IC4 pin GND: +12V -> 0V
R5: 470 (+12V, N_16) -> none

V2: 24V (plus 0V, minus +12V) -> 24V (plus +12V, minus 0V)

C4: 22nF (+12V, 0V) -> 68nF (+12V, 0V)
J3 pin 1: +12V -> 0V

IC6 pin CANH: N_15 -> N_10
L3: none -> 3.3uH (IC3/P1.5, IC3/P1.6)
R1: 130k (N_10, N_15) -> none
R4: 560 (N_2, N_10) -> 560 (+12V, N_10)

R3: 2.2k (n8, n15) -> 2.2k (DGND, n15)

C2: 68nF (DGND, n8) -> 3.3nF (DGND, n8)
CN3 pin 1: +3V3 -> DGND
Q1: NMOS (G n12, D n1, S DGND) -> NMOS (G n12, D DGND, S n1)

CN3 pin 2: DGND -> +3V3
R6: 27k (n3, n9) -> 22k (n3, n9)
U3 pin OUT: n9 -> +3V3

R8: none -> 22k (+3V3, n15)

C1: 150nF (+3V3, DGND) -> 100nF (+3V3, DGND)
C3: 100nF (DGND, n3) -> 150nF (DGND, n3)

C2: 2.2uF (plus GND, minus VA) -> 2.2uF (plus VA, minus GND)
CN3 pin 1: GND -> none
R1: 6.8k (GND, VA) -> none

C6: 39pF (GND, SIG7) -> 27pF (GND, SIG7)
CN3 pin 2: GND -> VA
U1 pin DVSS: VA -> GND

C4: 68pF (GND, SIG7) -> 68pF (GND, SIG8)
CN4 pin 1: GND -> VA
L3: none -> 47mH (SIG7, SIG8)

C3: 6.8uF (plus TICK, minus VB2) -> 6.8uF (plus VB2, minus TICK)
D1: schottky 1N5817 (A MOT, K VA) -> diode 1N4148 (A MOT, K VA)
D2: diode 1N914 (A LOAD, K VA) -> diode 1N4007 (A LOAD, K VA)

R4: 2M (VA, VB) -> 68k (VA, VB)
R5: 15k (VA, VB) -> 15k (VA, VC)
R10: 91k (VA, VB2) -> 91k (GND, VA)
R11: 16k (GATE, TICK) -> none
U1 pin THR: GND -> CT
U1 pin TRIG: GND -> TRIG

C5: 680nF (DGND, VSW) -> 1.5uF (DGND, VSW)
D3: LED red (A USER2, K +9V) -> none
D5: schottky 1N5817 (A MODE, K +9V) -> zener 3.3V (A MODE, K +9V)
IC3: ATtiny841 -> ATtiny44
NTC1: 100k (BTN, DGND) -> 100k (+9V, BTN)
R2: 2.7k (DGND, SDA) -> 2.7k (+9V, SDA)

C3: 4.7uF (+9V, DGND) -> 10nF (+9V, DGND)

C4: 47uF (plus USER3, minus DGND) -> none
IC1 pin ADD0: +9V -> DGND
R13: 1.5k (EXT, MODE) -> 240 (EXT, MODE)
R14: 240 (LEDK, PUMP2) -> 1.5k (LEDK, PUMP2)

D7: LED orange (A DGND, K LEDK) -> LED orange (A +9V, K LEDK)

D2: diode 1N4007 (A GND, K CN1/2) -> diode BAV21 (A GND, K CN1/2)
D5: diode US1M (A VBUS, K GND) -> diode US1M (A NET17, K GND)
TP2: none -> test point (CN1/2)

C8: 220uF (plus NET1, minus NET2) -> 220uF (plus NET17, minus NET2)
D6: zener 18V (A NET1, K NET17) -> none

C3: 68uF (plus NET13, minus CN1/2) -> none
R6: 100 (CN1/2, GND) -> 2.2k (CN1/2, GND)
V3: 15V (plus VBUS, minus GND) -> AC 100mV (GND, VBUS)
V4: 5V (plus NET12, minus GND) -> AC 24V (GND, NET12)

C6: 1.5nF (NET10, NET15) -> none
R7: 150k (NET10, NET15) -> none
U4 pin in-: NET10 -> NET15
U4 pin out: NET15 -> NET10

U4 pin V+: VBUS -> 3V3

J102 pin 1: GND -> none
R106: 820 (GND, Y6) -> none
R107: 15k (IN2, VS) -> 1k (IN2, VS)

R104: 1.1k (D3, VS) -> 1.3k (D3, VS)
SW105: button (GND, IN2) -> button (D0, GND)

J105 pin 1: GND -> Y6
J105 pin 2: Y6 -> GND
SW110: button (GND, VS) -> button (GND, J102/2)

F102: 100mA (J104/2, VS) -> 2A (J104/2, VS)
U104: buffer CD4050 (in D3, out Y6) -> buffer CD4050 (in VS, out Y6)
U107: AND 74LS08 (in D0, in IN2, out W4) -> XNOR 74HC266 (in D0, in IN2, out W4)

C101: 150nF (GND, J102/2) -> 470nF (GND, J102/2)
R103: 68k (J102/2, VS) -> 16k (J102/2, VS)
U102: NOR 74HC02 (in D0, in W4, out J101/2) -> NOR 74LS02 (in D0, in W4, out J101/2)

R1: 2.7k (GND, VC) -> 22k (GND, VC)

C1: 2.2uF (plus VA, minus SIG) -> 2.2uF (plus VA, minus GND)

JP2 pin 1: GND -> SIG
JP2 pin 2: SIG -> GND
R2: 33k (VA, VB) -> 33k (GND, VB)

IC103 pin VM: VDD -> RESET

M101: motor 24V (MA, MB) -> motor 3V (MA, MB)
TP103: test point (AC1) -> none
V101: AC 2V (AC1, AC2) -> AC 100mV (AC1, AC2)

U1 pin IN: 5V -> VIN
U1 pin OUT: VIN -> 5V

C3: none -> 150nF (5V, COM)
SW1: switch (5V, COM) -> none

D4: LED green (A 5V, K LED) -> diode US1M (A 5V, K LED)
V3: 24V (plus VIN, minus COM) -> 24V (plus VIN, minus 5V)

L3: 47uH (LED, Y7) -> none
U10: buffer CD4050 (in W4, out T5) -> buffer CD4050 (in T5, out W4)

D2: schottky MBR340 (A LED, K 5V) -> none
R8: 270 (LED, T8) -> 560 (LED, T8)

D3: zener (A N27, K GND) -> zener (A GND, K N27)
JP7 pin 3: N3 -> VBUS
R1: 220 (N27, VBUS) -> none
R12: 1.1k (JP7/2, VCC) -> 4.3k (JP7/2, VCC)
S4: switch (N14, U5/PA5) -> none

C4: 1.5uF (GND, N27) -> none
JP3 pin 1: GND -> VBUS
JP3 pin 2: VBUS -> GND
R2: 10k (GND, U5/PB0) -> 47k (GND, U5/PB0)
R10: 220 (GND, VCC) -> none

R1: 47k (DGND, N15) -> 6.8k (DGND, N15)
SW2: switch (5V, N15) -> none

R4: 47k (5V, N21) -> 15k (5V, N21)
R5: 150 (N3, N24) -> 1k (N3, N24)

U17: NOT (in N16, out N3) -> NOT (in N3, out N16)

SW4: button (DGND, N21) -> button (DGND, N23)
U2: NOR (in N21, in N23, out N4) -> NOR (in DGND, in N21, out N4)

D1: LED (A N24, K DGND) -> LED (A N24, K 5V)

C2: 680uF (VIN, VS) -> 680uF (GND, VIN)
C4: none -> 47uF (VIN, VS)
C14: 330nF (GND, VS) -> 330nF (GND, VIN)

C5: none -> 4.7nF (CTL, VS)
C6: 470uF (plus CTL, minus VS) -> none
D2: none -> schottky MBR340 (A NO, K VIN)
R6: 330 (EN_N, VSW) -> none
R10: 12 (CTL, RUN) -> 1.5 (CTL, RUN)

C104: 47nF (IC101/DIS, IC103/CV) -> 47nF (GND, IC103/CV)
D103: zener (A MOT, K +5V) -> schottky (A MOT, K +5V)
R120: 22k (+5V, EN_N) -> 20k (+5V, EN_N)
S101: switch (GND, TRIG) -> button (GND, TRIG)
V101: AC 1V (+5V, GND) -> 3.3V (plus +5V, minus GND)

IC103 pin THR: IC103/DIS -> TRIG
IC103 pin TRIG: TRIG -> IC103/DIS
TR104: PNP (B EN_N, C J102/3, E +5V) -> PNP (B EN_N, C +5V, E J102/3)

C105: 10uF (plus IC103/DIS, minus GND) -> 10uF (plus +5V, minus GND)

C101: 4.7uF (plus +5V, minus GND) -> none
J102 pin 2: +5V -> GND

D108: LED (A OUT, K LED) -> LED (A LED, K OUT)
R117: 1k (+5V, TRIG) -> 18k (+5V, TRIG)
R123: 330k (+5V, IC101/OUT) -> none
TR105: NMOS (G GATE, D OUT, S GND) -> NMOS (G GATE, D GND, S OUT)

┄┄┄┄┄┄┄┄┄┄

### WORK INSTRUCTION
Find every line in the records that has the string "button", then state how many there are and nothing else.

### ANSWER SECTION
4